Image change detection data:
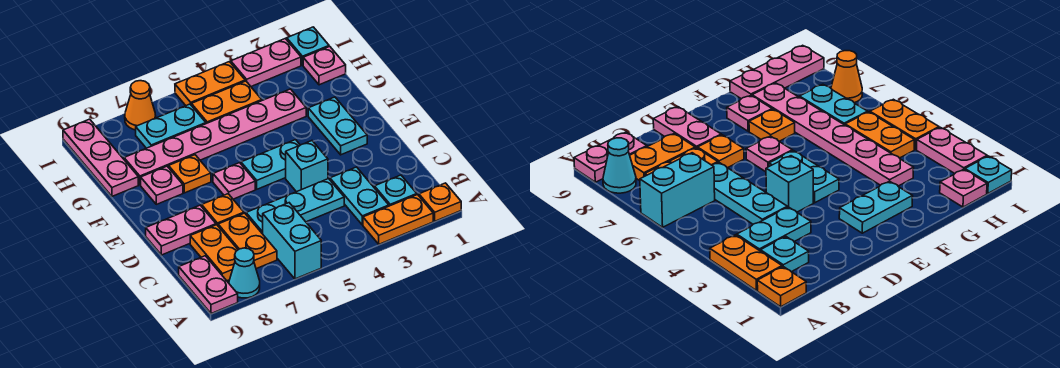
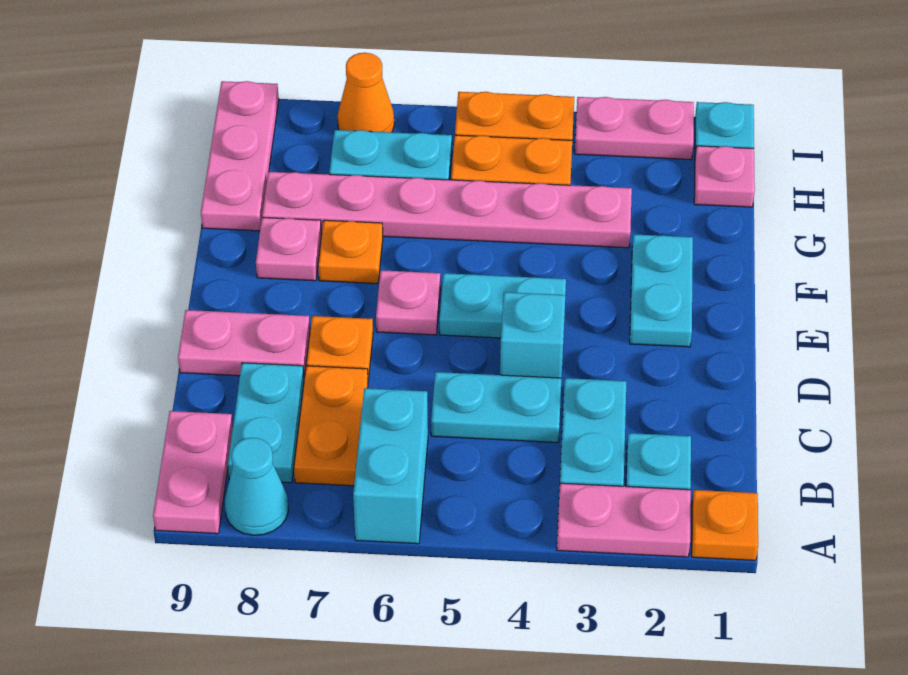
orange plate A2:A3 level 1 -> pink plate A2:A3 level 1
orange plate B8:C8 level 1 -> cyan plate B8:C8 level 1
cyan plate C4:C6 level 1 -> cyan plate C4:C5 level 1

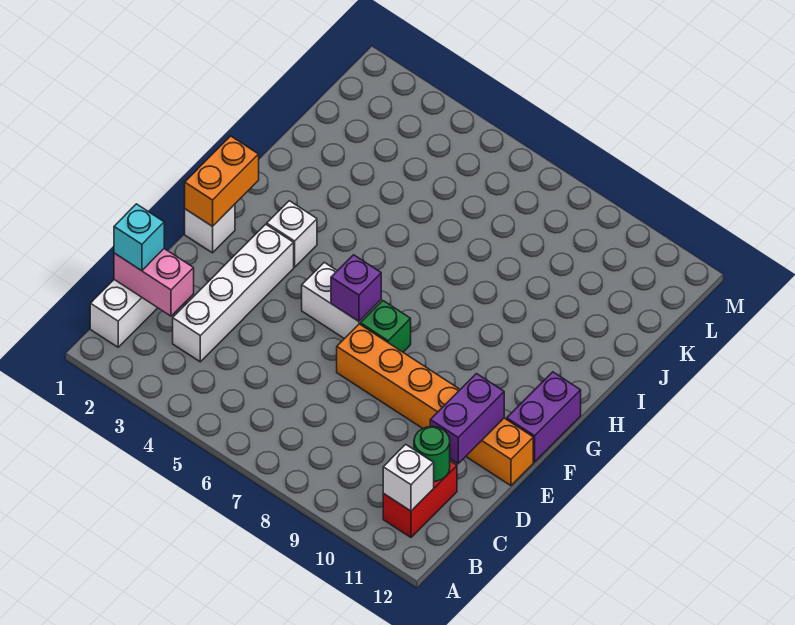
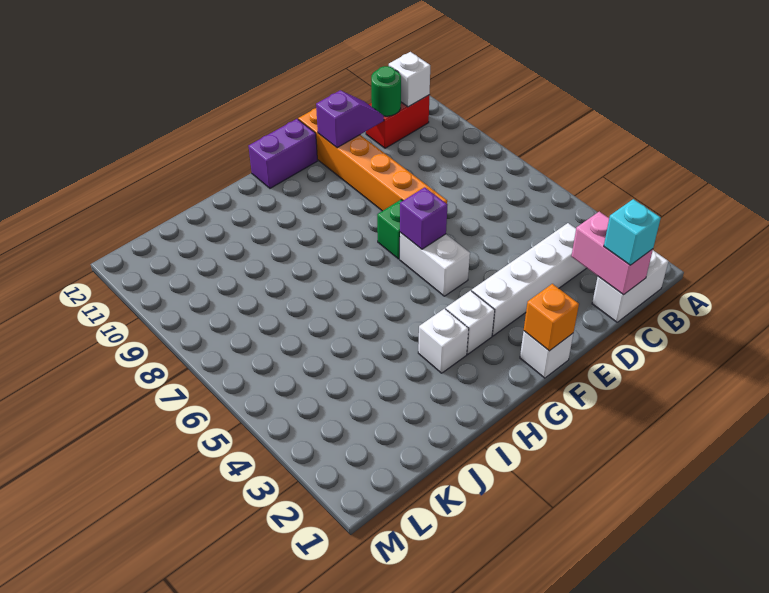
purple brick D11:E11 level 2 -> purple slope D11:E11 level 2 top E
orange brick F1:G1 level 2 -> orange brick F1 level 2
none -> white brick H3 level 1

▸ Work required
Track down every line in the entries that includes the string "cyan", and copy it.

▸ Task solution
orange plate B8:C8 level 1 -> cyan plate B8:C8 level 1
cyan plate C4:C6 level 1 -> cyan plate C4:C5 level 1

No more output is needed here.